• PROBLEM TO SOLVE: The lines from the start of the data through the line with "old: livre/marron" are to be returned verbatim; all later lines are to be omitted.

• DATA FOR THE TASK:
⟨

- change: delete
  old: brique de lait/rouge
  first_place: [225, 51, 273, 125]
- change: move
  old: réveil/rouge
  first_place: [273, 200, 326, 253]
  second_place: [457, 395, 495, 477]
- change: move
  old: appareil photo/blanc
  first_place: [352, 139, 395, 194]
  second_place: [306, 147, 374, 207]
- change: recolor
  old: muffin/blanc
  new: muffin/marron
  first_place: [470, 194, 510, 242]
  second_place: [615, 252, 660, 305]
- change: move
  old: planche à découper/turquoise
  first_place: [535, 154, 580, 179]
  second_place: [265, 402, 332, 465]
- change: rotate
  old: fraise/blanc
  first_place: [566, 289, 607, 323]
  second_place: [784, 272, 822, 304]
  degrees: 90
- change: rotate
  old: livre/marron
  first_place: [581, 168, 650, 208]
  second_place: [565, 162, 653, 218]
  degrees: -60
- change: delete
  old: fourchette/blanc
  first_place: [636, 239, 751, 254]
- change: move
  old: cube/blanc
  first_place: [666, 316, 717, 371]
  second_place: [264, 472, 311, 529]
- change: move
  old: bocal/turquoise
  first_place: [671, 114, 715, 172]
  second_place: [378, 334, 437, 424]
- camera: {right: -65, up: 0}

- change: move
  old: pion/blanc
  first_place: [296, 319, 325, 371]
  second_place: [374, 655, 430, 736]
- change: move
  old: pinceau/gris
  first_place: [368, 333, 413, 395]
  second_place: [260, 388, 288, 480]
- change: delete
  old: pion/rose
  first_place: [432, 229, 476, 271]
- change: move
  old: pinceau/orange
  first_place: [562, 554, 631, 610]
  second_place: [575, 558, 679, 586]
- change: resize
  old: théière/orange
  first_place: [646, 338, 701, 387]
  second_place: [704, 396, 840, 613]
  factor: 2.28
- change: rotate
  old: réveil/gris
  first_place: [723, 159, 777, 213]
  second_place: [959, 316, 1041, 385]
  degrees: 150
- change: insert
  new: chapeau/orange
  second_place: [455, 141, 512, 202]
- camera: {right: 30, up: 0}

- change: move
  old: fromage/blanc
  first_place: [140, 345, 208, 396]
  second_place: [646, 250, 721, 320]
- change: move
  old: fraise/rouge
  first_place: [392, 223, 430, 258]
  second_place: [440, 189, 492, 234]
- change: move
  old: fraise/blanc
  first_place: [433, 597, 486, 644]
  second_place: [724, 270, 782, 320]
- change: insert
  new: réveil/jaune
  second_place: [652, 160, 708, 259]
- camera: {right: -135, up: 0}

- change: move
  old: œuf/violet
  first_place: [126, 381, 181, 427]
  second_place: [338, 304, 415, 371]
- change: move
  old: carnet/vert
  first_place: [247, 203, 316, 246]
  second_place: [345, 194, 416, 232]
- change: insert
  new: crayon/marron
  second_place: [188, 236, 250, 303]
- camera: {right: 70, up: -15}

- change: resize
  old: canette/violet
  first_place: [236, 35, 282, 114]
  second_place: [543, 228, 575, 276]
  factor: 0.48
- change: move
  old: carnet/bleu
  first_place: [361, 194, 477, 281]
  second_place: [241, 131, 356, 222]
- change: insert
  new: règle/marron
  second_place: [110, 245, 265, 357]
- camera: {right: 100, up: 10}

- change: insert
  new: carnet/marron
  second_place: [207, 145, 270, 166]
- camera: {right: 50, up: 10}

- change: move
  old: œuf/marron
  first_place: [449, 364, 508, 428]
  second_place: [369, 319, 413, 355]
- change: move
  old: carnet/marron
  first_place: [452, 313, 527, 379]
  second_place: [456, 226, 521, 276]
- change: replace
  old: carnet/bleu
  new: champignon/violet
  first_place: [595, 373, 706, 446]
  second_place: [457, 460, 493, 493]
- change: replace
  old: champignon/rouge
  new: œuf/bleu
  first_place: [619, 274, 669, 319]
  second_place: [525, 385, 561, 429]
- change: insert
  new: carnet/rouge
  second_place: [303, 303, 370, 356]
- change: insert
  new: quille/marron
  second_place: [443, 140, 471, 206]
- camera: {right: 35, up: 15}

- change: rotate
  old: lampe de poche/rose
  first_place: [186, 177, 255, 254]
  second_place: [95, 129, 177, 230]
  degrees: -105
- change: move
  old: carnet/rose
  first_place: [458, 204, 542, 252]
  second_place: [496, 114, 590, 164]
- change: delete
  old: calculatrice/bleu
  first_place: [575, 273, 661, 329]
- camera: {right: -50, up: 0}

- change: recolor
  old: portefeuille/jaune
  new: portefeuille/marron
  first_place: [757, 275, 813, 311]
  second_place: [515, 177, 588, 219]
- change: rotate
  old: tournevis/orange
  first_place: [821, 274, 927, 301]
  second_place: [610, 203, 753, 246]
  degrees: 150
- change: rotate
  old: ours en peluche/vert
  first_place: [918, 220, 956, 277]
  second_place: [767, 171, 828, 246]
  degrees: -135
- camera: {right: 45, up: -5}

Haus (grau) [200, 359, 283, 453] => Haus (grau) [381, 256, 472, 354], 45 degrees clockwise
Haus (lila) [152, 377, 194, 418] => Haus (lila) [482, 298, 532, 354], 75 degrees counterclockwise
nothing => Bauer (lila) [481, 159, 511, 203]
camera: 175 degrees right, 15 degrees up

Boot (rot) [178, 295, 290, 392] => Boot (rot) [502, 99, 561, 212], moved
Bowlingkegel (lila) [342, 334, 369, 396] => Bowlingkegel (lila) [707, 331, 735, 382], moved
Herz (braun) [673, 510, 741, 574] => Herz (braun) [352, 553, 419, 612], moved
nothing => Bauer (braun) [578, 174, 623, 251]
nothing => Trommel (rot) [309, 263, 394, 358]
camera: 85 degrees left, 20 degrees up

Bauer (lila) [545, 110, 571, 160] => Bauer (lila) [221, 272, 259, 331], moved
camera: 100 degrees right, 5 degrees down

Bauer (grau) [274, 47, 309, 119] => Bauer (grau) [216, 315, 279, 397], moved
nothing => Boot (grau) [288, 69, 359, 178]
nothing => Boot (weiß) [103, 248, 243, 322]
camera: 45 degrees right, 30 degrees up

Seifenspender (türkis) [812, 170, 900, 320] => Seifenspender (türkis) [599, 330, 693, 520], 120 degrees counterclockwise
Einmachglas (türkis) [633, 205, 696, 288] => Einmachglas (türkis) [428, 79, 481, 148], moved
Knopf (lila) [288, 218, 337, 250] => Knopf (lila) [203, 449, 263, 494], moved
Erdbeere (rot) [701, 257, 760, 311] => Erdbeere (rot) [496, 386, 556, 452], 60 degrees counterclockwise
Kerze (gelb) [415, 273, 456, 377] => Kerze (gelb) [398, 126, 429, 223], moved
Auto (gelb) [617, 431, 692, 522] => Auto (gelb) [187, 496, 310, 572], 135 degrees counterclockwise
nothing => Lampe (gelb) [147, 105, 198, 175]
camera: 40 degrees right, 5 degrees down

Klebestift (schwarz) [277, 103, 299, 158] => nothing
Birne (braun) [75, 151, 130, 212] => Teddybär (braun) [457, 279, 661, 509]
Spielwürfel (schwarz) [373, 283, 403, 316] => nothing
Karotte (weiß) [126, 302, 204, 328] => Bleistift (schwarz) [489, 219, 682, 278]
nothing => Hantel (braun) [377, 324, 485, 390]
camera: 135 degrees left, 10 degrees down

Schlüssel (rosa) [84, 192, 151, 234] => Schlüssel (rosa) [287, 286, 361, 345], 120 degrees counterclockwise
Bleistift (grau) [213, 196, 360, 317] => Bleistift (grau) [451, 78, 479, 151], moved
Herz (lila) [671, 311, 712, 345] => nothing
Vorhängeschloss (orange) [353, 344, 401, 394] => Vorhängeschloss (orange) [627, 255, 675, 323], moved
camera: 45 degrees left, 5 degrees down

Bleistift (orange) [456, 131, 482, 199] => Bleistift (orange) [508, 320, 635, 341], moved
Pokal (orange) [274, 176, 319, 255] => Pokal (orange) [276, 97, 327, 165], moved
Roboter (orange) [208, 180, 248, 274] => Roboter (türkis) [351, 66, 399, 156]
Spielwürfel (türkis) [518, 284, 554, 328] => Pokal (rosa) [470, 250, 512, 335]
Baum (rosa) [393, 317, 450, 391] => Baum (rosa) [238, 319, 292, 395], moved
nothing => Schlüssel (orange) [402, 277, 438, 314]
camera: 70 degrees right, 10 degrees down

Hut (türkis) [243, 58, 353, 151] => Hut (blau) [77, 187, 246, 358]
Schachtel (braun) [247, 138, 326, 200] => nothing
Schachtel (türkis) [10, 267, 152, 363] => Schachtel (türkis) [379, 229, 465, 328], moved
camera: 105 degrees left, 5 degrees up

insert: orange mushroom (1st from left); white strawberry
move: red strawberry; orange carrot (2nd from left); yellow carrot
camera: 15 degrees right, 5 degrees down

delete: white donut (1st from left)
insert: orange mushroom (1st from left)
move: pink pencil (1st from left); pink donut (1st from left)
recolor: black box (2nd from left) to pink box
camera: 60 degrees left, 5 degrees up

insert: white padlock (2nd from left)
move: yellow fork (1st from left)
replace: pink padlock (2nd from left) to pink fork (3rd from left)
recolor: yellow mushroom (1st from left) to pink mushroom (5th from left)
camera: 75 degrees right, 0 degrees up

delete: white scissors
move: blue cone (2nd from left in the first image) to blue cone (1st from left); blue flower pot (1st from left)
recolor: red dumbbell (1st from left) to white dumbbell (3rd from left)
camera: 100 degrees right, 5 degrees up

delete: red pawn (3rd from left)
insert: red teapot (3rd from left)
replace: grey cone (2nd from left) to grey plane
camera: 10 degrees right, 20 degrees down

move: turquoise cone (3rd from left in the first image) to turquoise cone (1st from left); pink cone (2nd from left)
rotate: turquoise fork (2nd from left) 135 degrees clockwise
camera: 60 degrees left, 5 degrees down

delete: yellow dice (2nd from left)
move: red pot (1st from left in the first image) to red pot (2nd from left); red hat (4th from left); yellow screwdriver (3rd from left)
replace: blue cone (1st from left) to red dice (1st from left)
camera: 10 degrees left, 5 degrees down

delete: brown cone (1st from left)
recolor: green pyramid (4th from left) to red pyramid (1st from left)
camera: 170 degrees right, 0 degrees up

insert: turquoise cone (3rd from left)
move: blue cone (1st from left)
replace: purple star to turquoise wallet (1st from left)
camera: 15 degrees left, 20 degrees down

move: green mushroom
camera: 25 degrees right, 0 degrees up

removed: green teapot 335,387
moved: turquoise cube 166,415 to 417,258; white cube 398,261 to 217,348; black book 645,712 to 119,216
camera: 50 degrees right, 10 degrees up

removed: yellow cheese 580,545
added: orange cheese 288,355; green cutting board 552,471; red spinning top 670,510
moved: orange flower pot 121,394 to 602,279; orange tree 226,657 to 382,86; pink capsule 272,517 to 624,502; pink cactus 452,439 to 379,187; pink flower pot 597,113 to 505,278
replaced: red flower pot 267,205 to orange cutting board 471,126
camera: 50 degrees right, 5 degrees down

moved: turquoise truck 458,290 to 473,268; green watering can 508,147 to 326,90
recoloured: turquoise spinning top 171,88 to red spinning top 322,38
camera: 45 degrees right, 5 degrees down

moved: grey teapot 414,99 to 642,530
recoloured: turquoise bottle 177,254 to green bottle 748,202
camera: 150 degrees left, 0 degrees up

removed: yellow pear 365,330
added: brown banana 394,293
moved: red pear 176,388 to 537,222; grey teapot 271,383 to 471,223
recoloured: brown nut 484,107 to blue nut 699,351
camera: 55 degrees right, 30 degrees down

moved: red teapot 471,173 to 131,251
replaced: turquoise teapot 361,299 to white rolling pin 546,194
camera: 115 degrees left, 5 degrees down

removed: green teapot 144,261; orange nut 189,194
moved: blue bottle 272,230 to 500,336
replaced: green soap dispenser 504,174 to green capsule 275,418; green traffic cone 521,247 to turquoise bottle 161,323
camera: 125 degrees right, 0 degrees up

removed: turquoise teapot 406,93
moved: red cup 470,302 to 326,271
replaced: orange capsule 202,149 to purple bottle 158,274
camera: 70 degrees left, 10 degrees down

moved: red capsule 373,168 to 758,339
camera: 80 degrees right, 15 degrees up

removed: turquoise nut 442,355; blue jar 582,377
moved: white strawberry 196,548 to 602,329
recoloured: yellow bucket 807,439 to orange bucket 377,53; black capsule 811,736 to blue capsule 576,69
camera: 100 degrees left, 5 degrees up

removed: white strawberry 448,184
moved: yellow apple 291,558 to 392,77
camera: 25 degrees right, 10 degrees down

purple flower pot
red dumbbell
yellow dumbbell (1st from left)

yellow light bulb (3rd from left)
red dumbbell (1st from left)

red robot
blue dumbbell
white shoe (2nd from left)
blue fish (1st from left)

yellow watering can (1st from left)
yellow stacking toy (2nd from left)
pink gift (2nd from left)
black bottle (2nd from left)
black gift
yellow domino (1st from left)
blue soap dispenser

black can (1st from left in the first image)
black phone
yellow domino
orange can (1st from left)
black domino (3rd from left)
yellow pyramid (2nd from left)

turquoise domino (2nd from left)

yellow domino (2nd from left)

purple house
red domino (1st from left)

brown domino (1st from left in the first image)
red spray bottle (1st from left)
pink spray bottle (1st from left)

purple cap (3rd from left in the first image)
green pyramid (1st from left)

⟩

• WRITTEN RESPONSE:
- change: delete
  old: brique de lait/rouge
  first_place: [225, 51, 273, 125]
- change: move
  old: réveil/rouge
  first_place: [273, 200, 326, 253]
  second_place: [457, 395, 495, 477]
- change: move
  old: appareil photo/blanc
  first_place: [352, 139, 395, 194]
  second_place: [306, 147, 374, 207]
- change: recolor
  old: muffin/blanc
  new: muffin/marron
  first_place: [470, 194, 510, 242]
  second_place: [615, 252, 660, 305]
- change: move
  old: planche à découper/turquoise
  first_place: [535, 154, 580, 179]
  second_place: [265, 402, 332, 465]
- change: rotate
  old: fraise/blanc
  first_place: [566, 289, 607, 323]
  second_place: [784, 272, 822, 304]
  degrees: 90
- change: rotate
  old: livre/marron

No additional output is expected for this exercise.